* _Problem statement_:
Report every line in the data below that contains the string "kern", copying each such line in full.

[Dataset items]
+---+

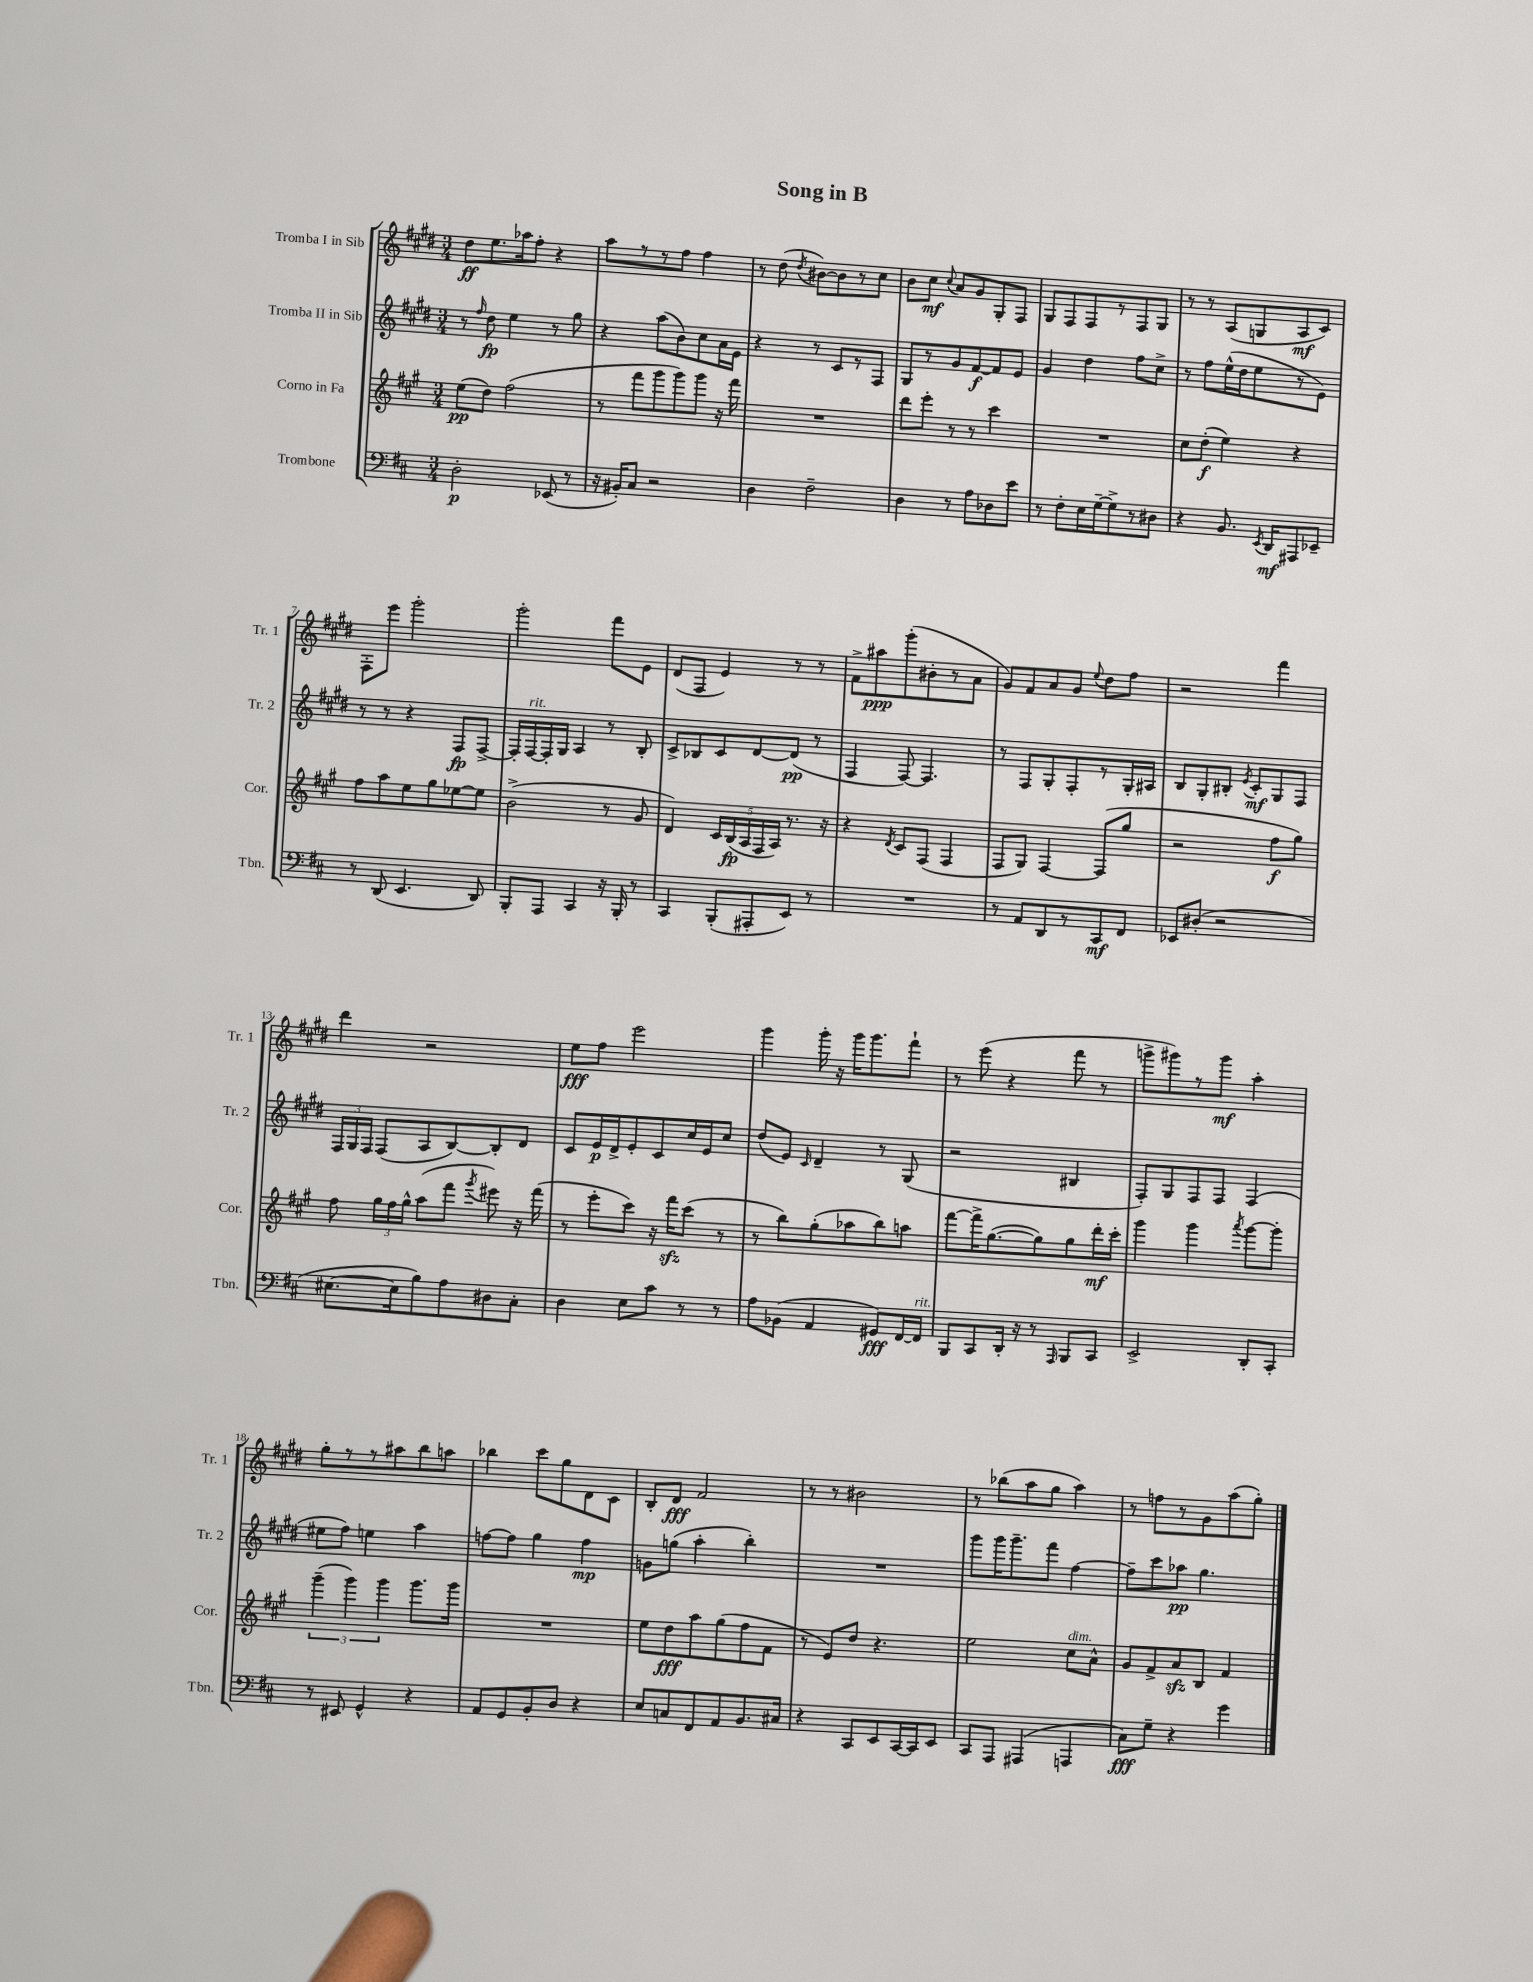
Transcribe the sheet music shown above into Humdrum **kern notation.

**kern	**kern	**kern	**kern
*staff4	*staff3	*staff2	*staff1
*clefF4	*clefG2	*clefG2	*clefG2
*k[f#c#]	*k[f#c#g#]	*k[f#c#g#d#]	*k[f#c#g#d#]
*M3/4	*M3/4	*M3/4	*M3/4
2D'	(8ee	8r	8dd#
.	.	16qqff#	.
.	8dd)	8dd#	8.ee
.	(2ff#	4ee	.
.	.	.	16aa-
.	.	.	8ff#'
(8EE-	.	8r	4r
8r	.	8gg#	.
=	=	=	=
16r	8r	4r	8aa
16BB#')	.	.	.
8C#	8fff#	.	8r
2r	8ggg#	(8aa	8r
.	8ggg#)	8b)	8ff#
.	8ggg#	8cc#	4ff#
.	16r	16a	.
.	16fff#	16e	.
=	=	=	=
4D	2.r	4r	8r
.	.	.	(8dd#
.	.	.	8qdd#
2F#~	.	8r	[8b#)
.	.	8c#	8b#]
.	.	8r	8r
.	.	8F#	8cc#
=	=	=	=
4D	8ddd	8G#	8b
.	8eee'	8r	8cc#
.	.	.	8qqcc#
8r	8r	8g#	8a
8A	8r	[8f#	8g#
8D-	4ccc#	8f#]	8G#'
8e	.	8e	8F#
=	=	=	=
8r	2.r	4g#	8G#
8F#'	.	.	8F#
16E	.	4dd#	8F#
[16G~	.	.	.
8G^]	.	.	8r
8r	.	8ff#	8F#
8D#	.	8cc#^	8G#
=	=	=	=
4r	8cc#	8r	8r
.	(8dd'	8ff#	8r
8.BB	4ee)	(16ee^^	(8A
.	.	16dd#	.
.	.	8ee	8G
8qEE	.	.	.
16DD	.	.	.
8AAA#	4r	8r	8A
8EE-~	.	8e)	8c#)
=	=	=	=
8r	8ff#	8r	8F#'
(8DD	8aa	8r	8eee
4.EE	8ee	4r	2ggg#'
.	8gg#	.	.
.	[8ee-	8F#	.
8DD)	8ee-]	[8F#^	.
=	=	=	=
8BBB'	(2b^	16F#']	2ggg#'
.	.	[16F#	.
8AAA	.	16F#']	.
.	.	16G#	.
4CC#	.	4A	.
16r	8r	8r	8fff#
16BBB'	.	.	.
8r	8g#	8B'	8e
=	=	=	=
4CC#	4d)	8c#^	(8d#
.	.	8B-	8F#
(8BBB'	20c#	8c#	4e)
.	(20B	.	.
.	20A	.	.
8AAA#'	.	[8d#	.
.	20F#	.	.
.	20A)	.	.
8EE)	8.r	(8d#]	8r
8r	.	8r	8r
.	16r	.	.
=	=	=	=
2.r	4r	4F#	8f#^
.	.	.	8aa#
.	8qd	.	.
.	8c#	[8F#)	(8ggg#'
.	(8F#	4.F#]	8b#'
.	4F#	.	8r
.	.	.	8a
=	=	=	=
8r	8F#	8r	8g#)
8AA	8G#)	8F#	8f#
8DD	[4F#	8G#'	8a
8r	.	8F#'	8g#
.	.	.	8qqee
8CC#	(8F#]	8r	8dd#
8FF#	8gg#	16G#'	8ff#
.	.	16A#	.
=	=	=	=
8EE-	2r	8B	2r
(8D#'	.	8G#'	.
2r	.	8B#'	.
.	.	8qe	.
.	.	8c#'	.
.	8ff#	8G#	4fff#
.	8gg#)	8F#	.
=	=	=	=
[8.E#	8ff#	24F#	4ddd#
.	.	24G#	.
.	.	24F#	.
.	24gg#	(8F#	.
.	24ff#	.	.
16E#]	.	.	.
.	24gg#^^	.	.
8B)	(8aa	8A	2r
8A	8fff#	[8B)	.
.	8qggg#	.	.
8D#	8eee#)	8B']	.
8C#'	16r	8d#	.
.	(16fff#	.	.
=	=	=	=
4D	8r	8c#	8ee
.	8eee'	16e	8ff#
.	.	16d#^	.
8E	8ccc#)	8e'	2eee
8c#	16r	8c#	.
.	16fff#	.	.
8r	(8ccc#	16cc#	.
.	.	16e	.
8r	8r	8cc#	.
=	=	=	=
8A	8r	(8dd#	4ggg#
(8BB-	8bb)	8e)	.
.	.	16qqc#	.
4AA	(8gg#'	4d#~	16ggg#'
.	.	.	16r
.	8aa-	.	16ggg#
.	.	.	8.ggg#
8GG#)	8bb)	8r	.
[16FF#	8aa	(8G#	8fff#`
16FF#]	.	.	.
=	=	=	=
8BBB	[8fff#	2r	8r
8CC#	16fff#^]	.	(8eee
.	([8.gg#	.	.
16DD'	.	.	4r
16r	.	.	.
8r	8gg#])	.	.
16qqAAA	.	.	.
8BBB	8gg#	4B#	8fff#
8CC#	16ddd'	.	8r
.	16ccc#'	.	.
=	=	=	=
2EE^	4ggg#	8F#')	8ggg^
.	.	8G#	8ggg#)
.	4ggg#	8F#	8r
.	.	8F#	8ggg#
.	8qaaa	.	.
8DD'	[8ggg#	(4F#	4aa'
8CC#'	8ggg#']	.	.
=	=	=	=
8r	(6ggg#~	8ee#	8gg#'
8EE#	.	8ff#)	8r
.	6ggg#)	.	.
4GG^^	.	4ee	8r
.	6ggg#	.	.
.	.	.	8aa#
4r	8.ggg#	4aa	8bb
.	.	.	8aa
.	16ggg#	.	.
=	=	=	=
8AA	2.r	[8ff	4bb-
8GG	.	8ff]	.
8BB'	.	4gg#	8ccc#
8D	.	.	8gg#
4r	.	4ff	8d#
.	.	.	8c#
=	=	=	=
8E	8ee	8g	8B'
8C	8dd	(8gg	8d#
8FF#	8aa	4aa'	2f#
8AA	(8gg#	.	.
8.BB	8ff#	4bb')	.
.	8f#	.	.
16C#	.	.	.
=	=	=	=
4r	8r	2.r	8r
.	8e)	.	8r
8CC#	8dd	.	2b#
8EE	4.r	.	.
[16CC#	.	.	.
16CC#]	.	.	.
8EE	.	.	.
=	=	=	=
8CC#	2ee	8ggg#	8r
8AAA	.	16ggg#	(8bb-
.	.	8.ggg#~	.
(4AAA#	.	.	8aa
.	.	8fff#	8gg#
4AAA	8cc#	[4ff#	4aa)
.	8a^^	.	.
=	=	=	=
8C#)	8g#	8ff#~]	8r
8G~	8f#^	8ccc#	8ff
4r	8a	8aa-	8r
.	8B	4.gg#	8g#
4g	4f#	.	(8aa
.	.	.	8gg#')
==	==	==	==
*-	*-	*-	*-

+---+

* _Result of this exercise_:
Transcribe the sheet music shown above into Humdrum **kern notation.
**kern	**kern	**kern	**kern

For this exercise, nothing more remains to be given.